■ Exercise directions:
Collect every line of the records that contains the string "major", and copy each one out. Matching is case-sensitive.

■ Records:
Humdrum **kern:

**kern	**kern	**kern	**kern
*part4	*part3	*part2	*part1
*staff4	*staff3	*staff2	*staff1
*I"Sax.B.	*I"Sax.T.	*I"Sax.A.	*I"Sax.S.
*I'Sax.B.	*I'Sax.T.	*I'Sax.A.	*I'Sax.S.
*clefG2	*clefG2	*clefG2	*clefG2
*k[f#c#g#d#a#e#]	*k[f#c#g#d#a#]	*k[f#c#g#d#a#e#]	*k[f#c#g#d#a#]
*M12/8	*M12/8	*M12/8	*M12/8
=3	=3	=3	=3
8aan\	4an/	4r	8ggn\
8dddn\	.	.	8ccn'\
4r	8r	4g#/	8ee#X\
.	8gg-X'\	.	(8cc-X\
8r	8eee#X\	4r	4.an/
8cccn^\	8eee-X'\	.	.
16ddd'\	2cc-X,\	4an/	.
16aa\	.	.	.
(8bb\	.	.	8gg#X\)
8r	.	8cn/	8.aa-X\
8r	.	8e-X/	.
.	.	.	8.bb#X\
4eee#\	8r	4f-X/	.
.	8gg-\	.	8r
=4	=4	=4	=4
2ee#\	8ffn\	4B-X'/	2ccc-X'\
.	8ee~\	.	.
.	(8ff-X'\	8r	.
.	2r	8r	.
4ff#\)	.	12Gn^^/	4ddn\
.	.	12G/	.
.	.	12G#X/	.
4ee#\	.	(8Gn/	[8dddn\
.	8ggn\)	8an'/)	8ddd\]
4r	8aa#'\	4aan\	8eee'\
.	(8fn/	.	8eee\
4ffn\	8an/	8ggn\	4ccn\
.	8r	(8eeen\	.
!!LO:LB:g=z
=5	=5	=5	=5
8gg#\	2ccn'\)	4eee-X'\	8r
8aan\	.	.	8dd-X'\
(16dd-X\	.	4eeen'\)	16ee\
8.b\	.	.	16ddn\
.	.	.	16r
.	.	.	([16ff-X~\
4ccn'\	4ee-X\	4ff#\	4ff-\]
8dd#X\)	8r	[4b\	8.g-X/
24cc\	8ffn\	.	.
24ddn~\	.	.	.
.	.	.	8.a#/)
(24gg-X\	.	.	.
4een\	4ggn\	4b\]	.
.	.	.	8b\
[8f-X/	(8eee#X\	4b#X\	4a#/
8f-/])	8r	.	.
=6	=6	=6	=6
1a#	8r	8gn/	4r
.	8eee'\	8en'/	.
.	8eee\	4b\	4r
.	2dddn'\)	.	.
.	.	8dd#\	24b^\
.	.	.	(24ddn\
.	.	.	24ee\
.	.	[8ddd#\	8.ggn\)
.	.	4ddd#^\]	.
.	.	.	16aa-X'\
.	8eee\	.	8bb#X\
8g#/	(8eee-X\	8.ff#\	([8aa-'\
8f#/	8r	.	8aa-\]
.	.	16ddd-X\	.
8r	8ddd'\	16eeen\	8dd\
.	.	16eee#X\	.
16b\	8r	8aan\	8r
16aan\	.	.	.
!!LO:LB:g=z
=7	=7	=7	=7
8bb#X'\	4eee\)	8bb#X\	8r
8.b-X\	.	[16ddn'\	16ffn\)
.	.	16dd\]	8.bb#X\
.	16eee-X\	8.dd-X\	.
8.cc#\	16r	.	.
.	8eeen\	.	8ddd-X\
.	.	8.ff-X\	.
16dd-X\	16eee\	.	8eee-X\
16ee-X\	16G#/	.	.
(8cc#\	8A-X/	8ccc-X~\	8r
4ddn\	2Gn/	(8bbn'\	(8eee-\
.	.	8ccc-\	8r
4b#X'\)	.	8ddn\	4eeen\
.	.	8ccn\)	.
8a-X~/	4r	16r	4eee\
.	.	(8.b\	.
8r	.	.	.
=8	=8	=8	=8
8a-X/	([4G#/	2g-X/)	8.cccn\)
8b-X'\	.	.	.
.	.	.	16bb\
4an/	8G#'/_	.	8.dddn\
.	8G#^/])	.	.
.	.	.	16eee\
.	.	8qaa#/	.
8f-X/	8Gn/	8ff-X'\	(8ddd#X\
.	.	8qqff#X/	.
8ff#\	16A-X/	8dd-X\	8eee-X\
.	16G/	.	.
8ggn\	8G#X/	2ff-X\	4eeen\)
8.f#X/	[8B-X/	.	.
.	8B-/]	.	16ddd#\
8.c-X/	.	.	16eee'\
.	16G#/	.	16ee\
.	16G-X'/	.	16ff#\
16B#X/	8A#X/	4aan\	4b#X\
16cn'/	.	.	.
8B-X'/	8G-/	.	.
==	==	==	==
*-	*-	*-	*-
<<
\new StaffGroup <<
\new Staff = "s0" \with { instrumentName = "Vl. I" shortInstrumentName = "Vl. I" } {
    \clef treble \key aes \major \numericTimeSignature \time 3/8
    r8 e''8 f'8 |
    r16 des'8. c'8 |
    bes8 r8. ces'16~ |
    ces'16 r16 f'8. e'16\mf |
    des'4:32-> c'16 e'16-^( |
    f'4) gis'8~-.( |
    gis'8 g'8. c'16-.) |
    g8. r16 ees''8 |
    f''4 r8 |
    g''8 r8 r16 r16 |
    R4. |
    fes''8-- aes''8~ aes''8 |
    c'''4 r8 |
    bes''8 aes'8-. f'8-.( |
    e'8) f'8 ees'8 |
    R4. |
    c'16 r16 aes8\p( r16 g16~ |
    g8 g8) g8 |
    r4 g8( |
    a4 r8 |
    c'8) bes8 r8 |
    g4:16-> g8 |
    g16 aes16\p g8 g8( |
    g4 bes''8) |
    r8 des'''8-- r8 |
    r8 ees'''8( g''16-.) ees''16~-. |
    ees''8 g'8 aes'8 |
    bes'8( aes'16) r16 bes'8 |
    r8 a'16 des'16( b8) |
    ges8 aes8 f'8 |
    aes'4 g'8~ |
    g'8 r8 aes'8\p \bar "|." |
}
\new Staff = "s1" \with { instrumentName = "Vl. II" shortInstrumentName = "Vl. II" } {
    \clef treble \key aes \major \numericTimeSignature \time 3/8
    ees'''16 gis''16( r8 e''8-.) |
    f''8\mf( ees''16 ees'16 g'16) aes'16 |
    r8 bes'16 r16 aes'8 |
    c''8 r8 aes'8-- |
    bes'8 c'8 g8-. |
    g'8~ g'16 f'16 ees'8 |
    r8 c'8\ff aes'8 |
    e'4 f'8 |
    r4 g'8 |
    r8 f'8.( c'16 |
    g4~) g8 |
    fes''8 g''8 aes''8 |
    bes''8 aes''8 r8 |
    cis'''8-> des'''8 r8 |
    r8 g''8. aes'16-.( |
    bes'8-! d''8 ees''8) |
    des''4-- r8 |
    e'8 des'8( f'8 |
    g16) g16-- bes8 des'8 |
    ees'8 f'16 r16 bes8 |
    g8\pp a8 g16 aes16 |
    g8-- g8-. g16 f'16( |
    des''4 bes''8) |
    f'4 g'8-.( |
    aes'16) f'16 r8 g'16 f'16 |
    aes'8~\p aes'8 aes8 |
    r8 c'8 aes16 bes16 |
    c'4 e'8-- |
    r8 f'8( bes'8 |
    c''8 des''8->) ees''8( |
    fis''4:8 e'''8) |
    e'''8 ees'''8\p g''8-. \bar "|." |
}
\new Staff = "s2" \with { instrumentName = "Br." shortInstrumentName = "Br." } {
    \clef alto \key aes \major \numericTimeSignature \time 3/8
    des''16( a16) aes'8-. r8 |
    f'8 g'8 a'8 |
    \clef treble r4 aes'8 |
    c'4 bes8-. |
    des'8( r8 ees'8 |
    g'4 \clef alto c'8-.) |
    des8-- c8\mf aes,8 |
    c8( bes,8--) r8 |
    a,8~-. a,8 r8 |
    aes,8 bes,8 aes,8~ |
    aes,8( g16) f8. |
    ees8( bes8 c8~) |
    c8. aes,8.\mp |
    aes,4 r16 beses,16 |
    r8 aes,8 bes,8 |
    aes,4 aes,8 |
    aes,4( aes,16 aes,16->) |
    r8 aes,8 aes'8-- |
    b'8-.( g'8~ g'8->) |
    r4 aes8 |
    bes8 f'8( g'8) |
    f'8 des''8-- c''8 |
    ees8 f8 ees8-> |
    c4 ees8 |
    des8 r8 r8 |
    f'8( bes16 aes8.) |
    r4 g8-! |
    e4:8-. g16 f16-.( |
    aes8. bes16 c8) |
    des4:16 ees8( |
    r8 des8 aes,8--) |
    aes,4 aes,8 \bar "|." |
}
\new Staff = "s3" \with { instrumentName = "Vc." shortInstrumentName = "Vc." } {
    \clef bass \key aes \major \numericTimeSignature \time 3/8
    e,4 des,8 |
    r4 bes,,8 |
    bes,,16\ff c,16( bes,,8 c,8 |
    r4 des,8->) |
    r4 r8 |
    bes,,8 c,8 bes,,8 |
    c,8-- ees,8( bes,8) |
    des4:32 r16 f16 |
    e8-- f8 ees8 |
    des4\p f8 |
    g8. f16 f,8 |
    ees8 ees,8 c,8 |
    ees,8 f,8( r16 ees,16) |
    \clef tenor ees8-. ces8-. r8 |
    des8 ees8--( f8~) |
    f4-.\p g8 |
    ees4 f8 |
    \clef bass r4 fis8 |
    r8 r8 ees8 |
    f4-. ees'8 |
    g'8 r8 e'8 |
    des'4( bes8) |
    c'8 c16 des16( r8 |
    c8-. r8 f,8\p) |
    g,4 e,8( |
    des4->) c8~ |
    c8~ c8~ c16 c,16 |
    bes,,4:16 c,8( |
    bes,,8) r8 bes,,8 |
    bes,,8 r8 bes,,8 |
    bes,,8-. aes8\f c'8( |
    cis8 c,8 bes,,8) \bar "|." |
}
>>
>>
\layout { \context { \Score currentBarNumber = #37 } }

■ The answer:
    \clef treble \key aes \major \numericTimeSignature \time 3/8
    \clef treble \key aes \major \numericTimeSignature \time 3/8
    \clef alto \key aes \major \numericTimeSignature \time 3/8
    \clef bass \key aes \major \numericTimeSignature \time 3/8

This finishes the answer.